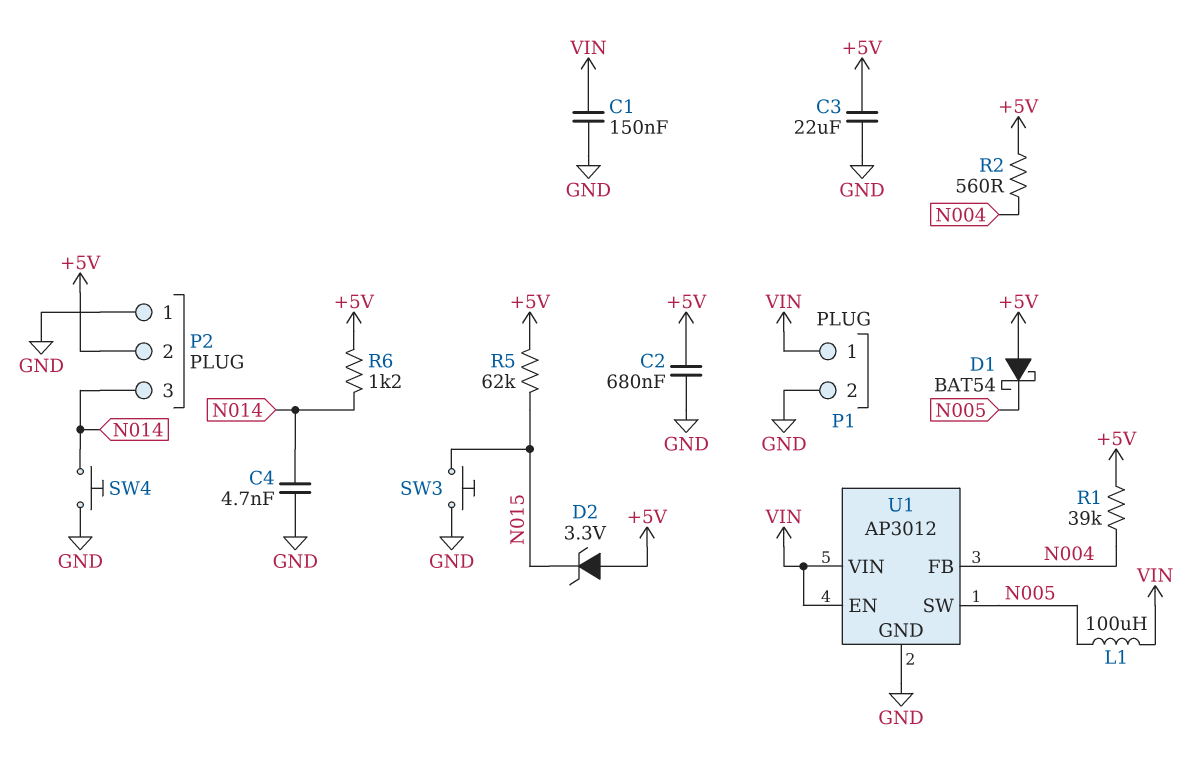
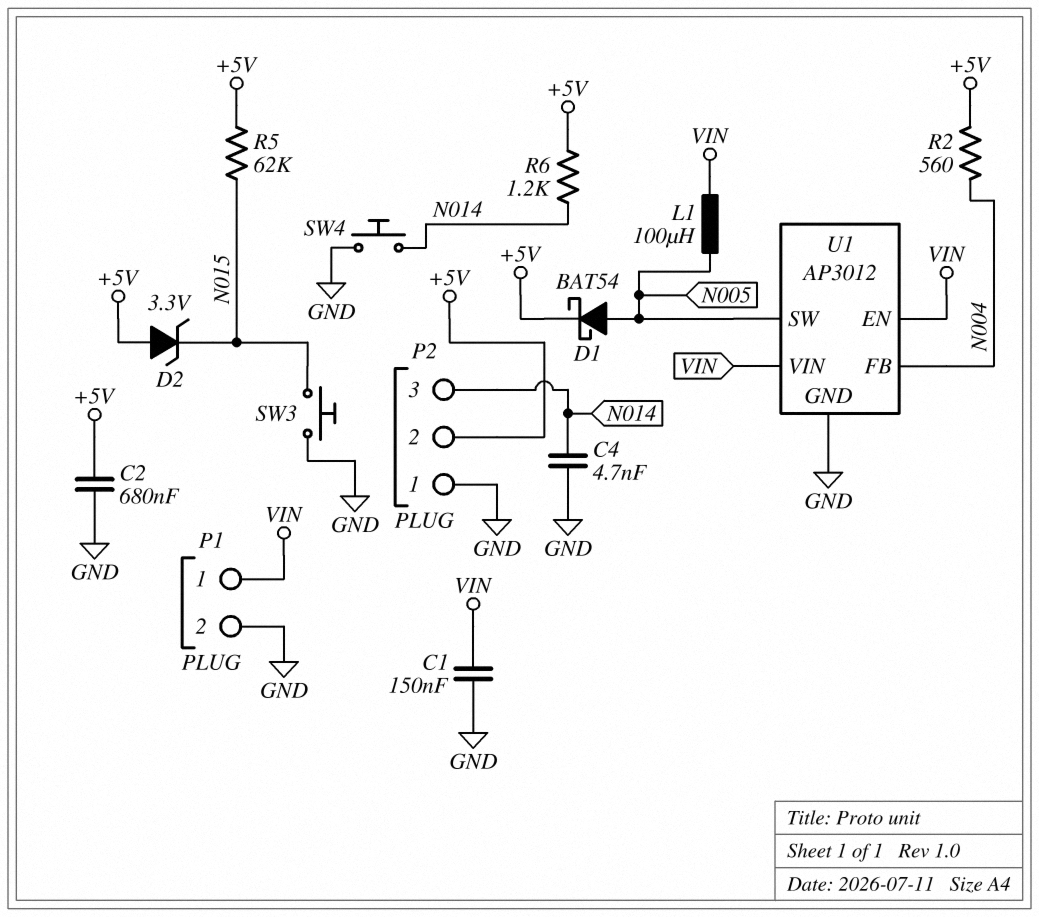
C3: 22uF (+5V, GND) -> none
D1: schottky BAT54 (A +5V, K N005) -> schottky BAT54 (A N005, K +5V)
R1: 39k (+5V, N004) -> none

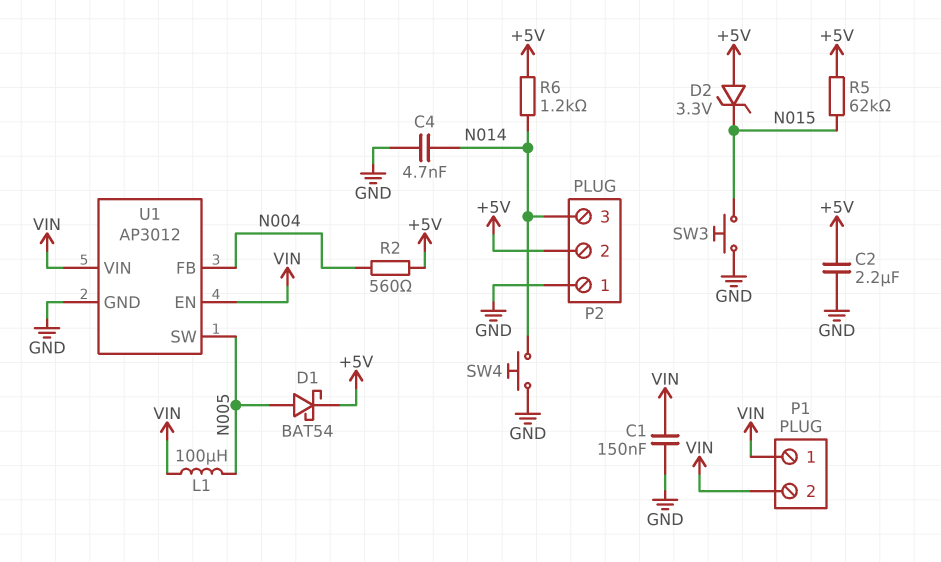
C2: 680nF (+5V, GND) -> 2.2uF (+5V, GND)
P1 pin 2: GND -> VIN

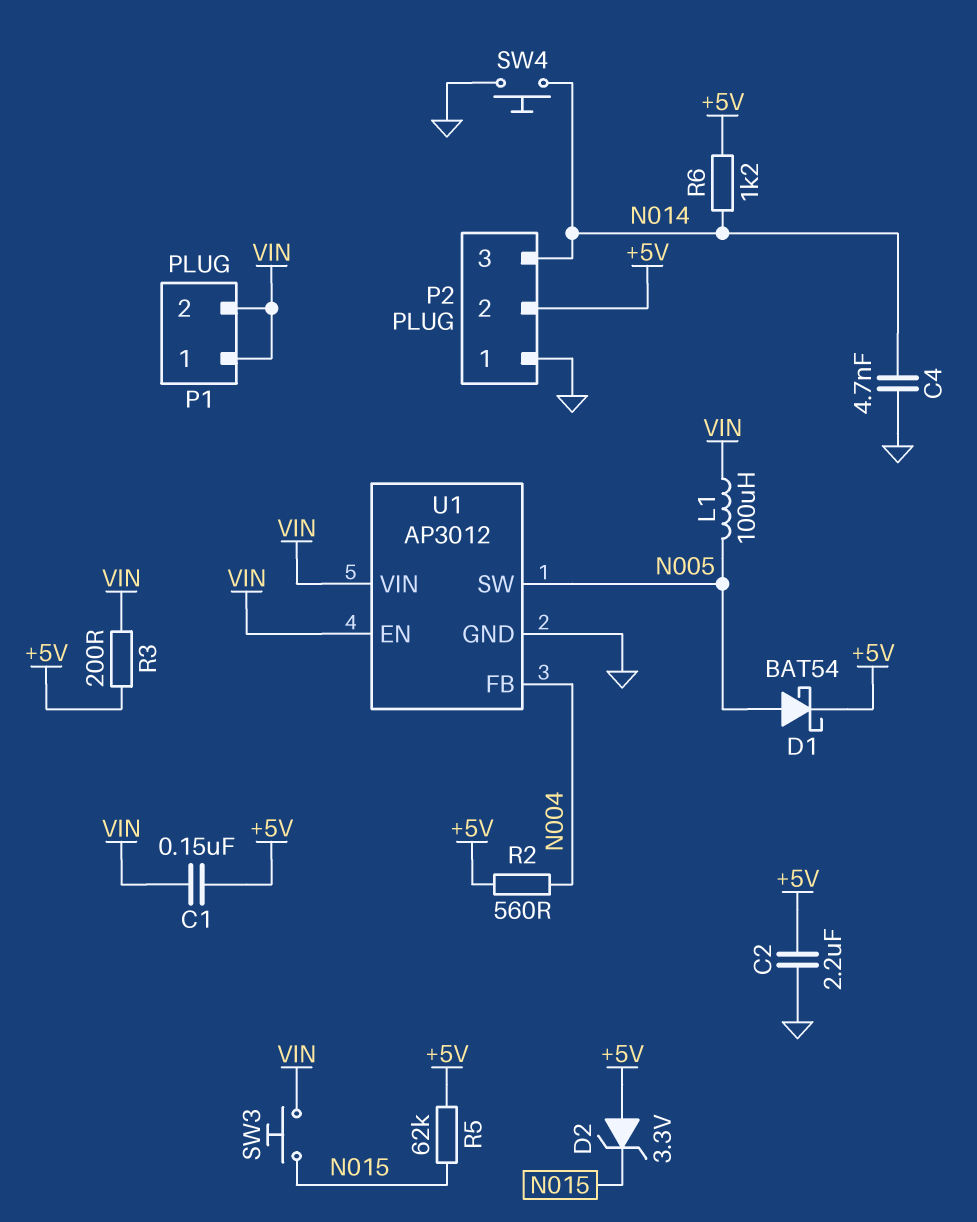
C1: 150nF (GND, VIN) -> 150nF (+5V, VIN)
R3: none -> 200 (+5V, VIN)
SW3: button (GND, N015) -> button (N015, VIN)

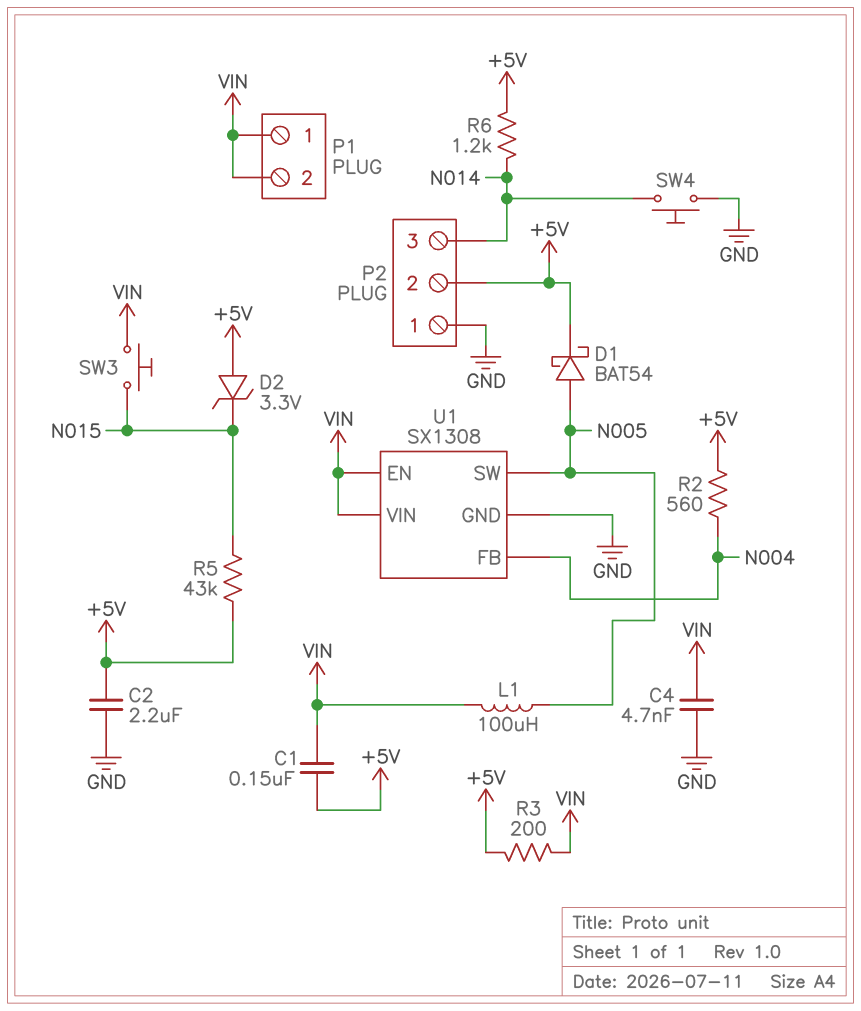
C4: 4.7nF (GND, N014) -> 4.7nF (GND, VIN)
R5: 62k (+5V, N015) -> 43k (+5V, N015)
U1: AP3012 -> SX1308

++++++++++++++++++++

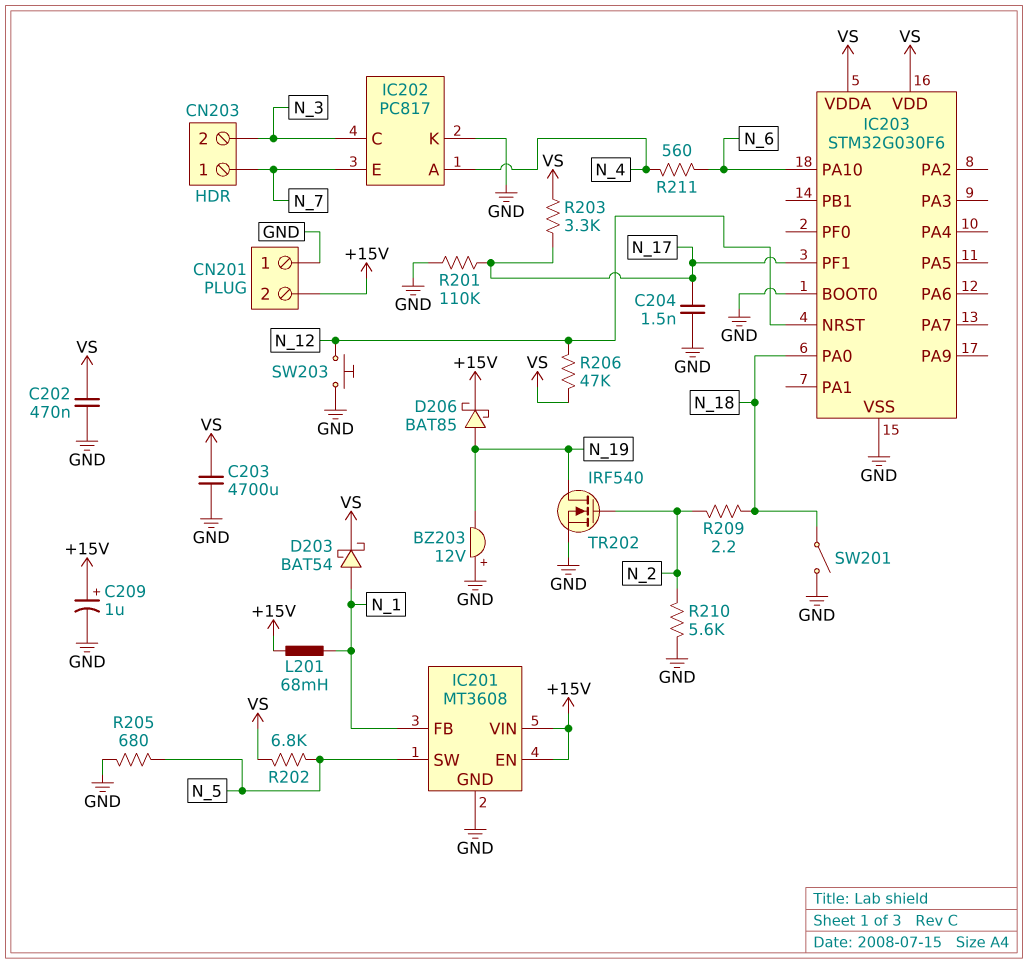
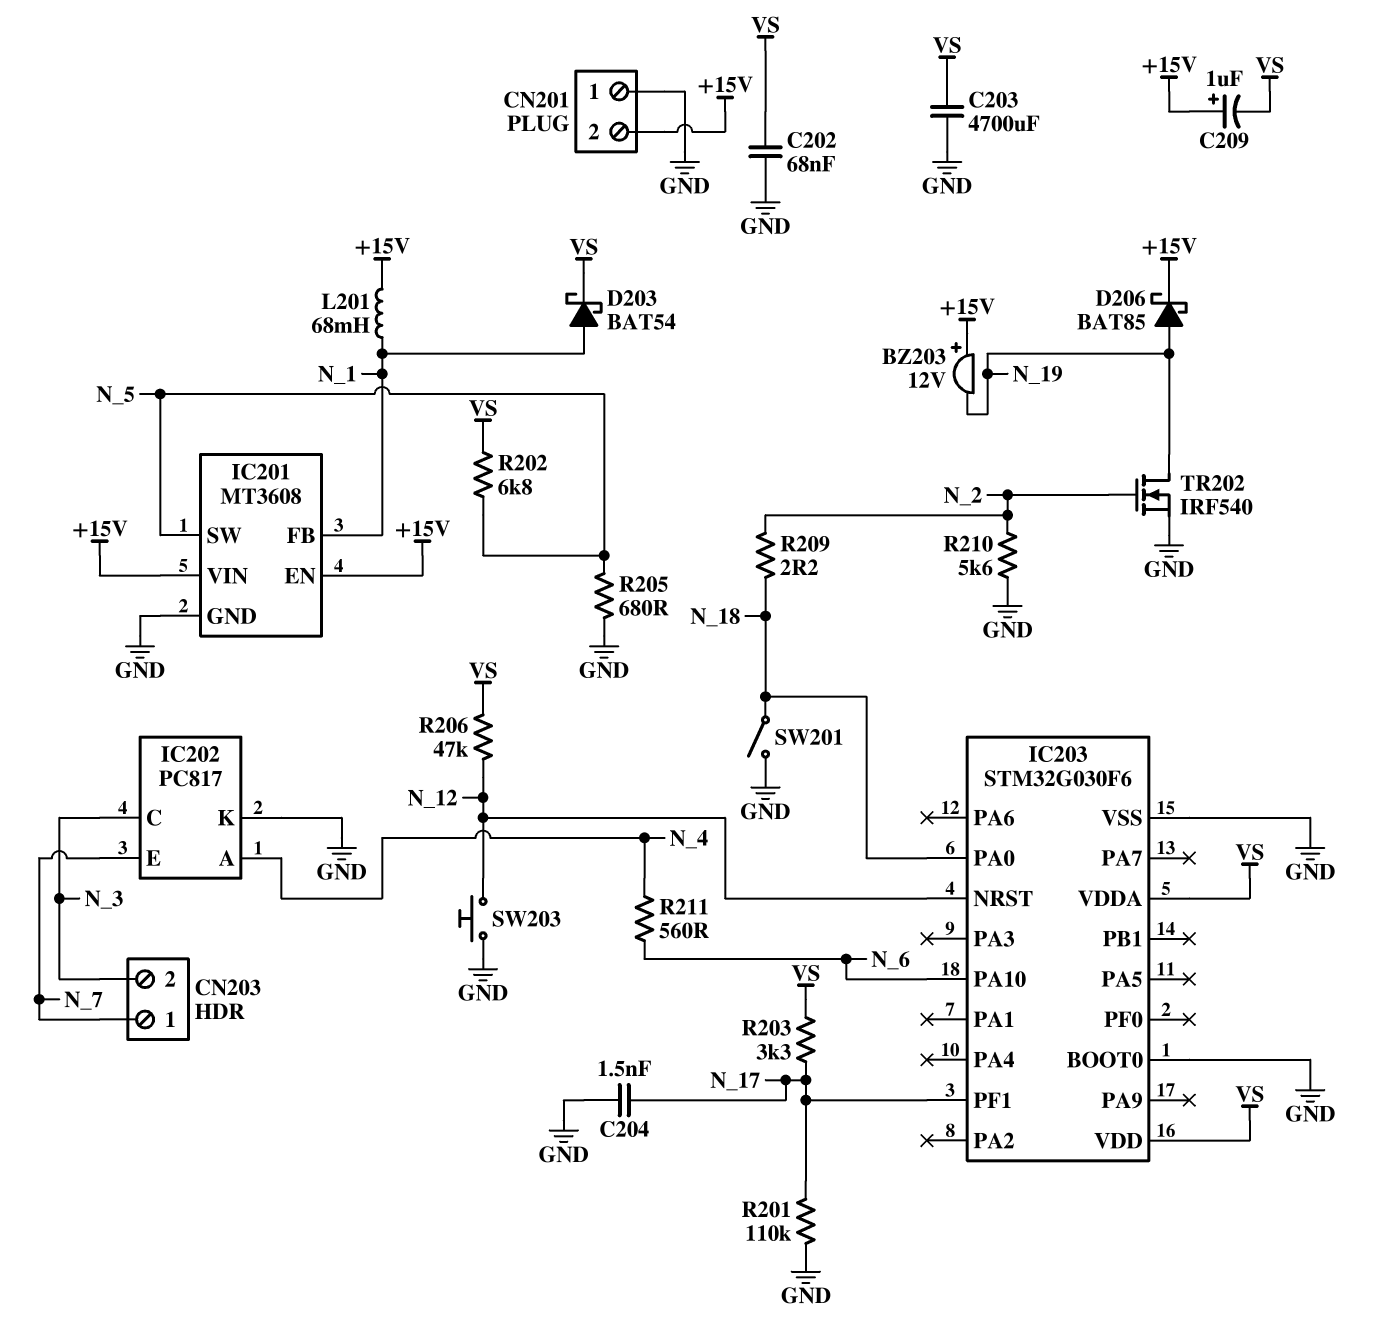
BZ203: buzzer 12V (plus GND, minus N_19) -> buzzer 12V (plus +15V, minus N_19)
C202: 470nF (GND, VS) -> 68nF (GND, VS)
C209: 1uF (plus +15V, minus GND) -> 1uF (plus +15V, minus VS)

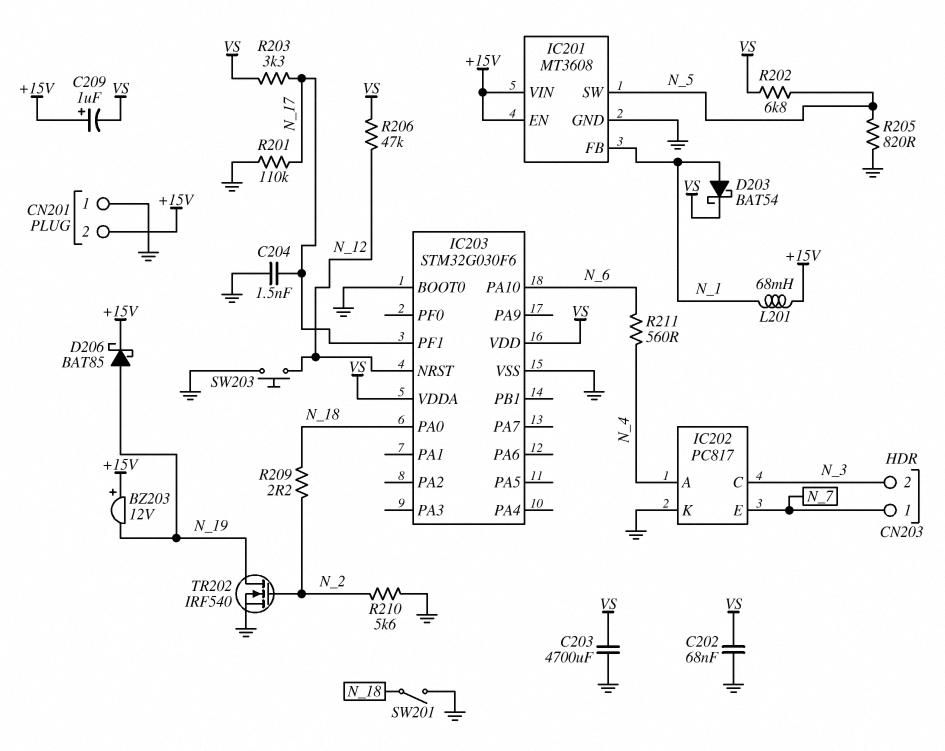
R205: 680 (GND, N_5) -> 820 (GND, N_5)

++++++++++++++++++++

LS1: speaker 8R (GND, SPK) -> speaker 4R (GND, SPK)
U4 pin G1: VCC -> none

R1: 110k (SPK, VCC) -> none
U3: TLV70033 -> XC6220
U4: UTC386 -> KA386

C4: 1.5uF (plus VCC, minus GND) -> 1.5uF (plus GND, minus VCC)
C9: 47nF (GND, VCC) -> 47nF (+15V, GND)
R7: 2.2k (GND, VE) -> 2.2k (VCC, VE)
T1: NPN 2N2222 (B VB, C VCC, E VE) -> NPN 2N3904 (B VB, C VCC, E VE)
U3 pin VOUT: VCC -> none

++++++++++++++++++++

▶ _TASK STATEMENT_
Search the entries for "minus" and show every line that has it.

▶ _PROBLEM SOLUTION_
BZ203: buzzer 12V (plus GND, minus N_19) -> buzzer 12V (plus +15V, minus N_19)
C209: 1uF (plus +15V, minus GND) -> 1uF (plus +15V, minus VS)
C4: 1.5uF (plus VCC, minus GND) -> 1.5uF (plus GND, minus VCC)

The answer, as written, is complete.